* Material for this exercise:
= Beginning of Section =

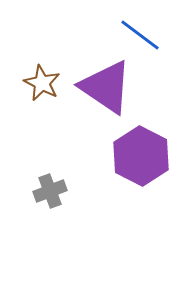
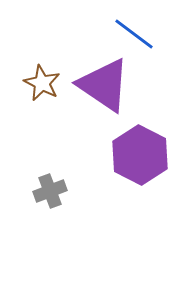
blue line: moved 6 px left, 1 px up
purple triangle: moved 2 px left, 2 px up
purple hexagon: moved 1 px left, 1 px up
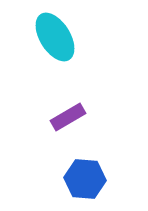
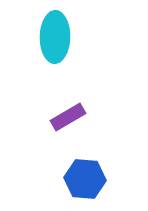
cyan ellipse: rotated 33 degrees clockwise
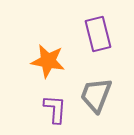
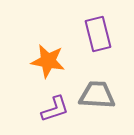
gray trapezoid: moved 1 px right; rotated 72 degrees clockwise
purple L-shape: rotated 68 degrees clockwise
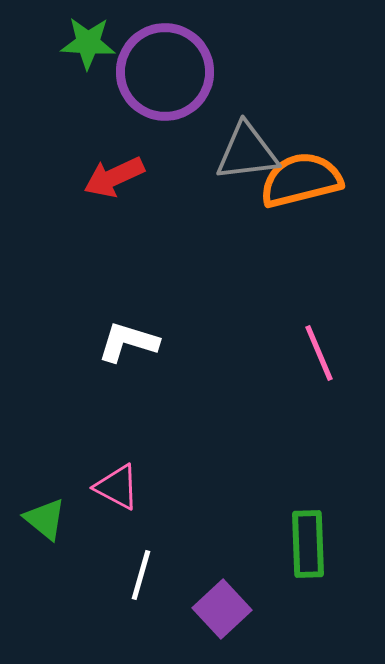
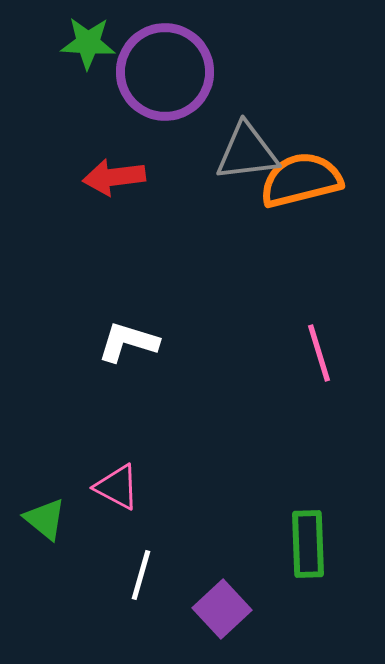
red arrow: rotated 18 degrees clockwise
pink line: rotated 6 degrees clockwise
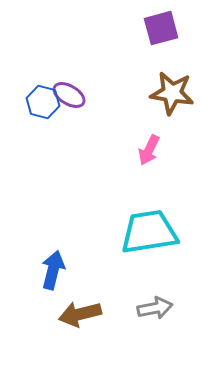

= End of Section =

Your task is to retype the lines running from the one that contains "gray trapezoid: moved" through the end of the records, and nothing else. Pictures are not part of the copy.

* Response to this exercise:
gray trapezoid: moved 1 px right; rotated 72 degrees clockwise
purple L-shape: rotated 68 degrees clockwise
red arrow: rotated 18 degrees clockwise
pink line: rotated 6 degrees clockwise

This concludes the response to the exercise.